_Extracted records_:
— Start —
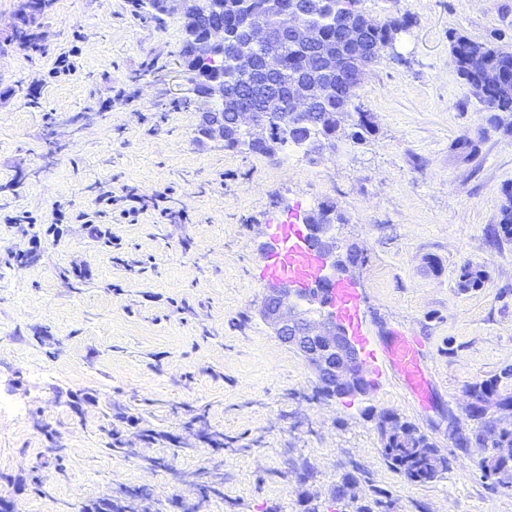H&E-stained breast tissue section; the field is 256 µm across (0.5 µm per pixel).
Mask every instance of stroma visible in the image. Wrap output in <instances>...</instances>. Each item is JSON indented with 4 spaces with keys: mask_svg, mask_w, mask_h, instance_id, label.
Masks as SVG:
<instances>
[{
    "mask_svg": "<svg viewBox=\"0 0 512 512\" xmlns=\"http://www.w3.org/2000/svg\"><path fill=\"white\" fill-rule=\"evenodd\" d=\"M358 8L411 22L357 91L371 134L319 156L198 134L178 13L53 0L44 52L0 41V398L19 405L0 412V496L17 512H80L107 494L136 512H359L380 494L396 512H512L479 451L448 438L449 416L471 425L469 386L512 366V239L489 238L512 200V113L496 126L450 37L512 51V0ZM168 187L165 224L150 212L129 223L101 200ZM323 202L343 216L340 246L359 250L374 344L396 330L420 342L426 402L389 374L370 397H321L256 316L268 220ZM25 212L34 223H13ZM467 265L480 287L460 288ZM374 410L418 426L449 471L420 485L390 469ZM119 413L124 446L111 450ZM212 432L222 449L204 443ZM348 476L354 496L336 501Z\"/></svg>",
    "mask_w": 512,
    "mask_h": 512,
    "instance_id": "obj_1",
    "label": "stroma"
}]
</instances>
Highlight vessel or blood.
<instances>
[{"label": "vessel or blood", "instance_id": "vessel-or-blood-1", "mask_svg": "<svg viewBox=\"0 0 512 512\" xmlns=\"http://www.w3.org/2000/svg\"><path fill=\"white\" fill-rule=\"evenodd\" d=\"M267 230L277 247L261 258L263 278L285 280L294 287L316 292L327 314L334 316L358 344L368 376L378 378L384 371H391L417 399H427L428 372L416 339L396 332L382 350L372 349L361 289L348 278L323 277V260L310 243L307 225L287 220L268 225Z\"/></svg>", "mask_w": 512, "mask_h": 512}]
</instances>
— End —
_Requirements_: Pictures are to be left out; repeat all the remaining data exactly.

_Solved exercise_:
H&E-stained breast tissue section; the field is 256 µm across (0.5 µm per pixel).
Mask every instance of stroma visible in the image. Wrap output in <instances>...</instances>. Each item is JSON indented with 4 spaces with keys: mask_svg, mask_w, mask_h, instance_id, label.
Masks as SVG:
<instances>
[{
    "mask_svg": "<svg viewBox=\"0 0 512 512\" xmlns=\"http://www.w3.org/2000/svg\"><path fill=\"white\" fill-rule=\"evenodd\" d=\"M358 8L411 22L357 91L371 134L319 156L198 134L178 13L53 0L44 52L0 41V398L19 405L0 412V496L17 512H80L107 494L136 512H359L380 494L396 512H512L479 451L448 438L449 416L471 425L469 386L512 366V239L489 238L512 200V113L496 126L450 37L512 51V0ZM168 187L165 224L150 212L129 223L101 200ZM323 202L343 216L340 246L359 250L374 344L396 330L420 342L426 402L389 374L370 397H321L256 316L268 220ZM25 212L34 223H13ZM467 265L480 287L460 288ZM374 410L418 426L449 471L420 485L390 469ZM119 413L124 446L111 450ZM212 432L222 449L204 443ZM348 476L354 496L336 501Z\"/></svg>",
    "mask_w": 512,
    "mask_h": 512,
    "instance_id": "obj_1",
    "label": "stroma"
}]
</instances>
Highlight vessel or blood.
<instances>
[{"label": "vessel or blood", "instance_id": "vessel-or-blood-1", "mask_svg": "<svg viewBox=\"0 0 512 512\" xmlns=\"http://www.w3.org/2000/svg\"><path fill=\"white\" fill-rule=\"evenodd\" d=\"M267 230L277 247L261 258L263 278L285 280L294 287L316 292L327 314L334 316L358 344L368 376L378 378L384 371H391L417 399H427L428 372L416 339L396 332L382 350L372 349L361 289L348 278L323 277V260L310 243L307 225L287 220L268 225Z\"/></svg>", "mask_w": 512, "mask_h": 512}]
</instances>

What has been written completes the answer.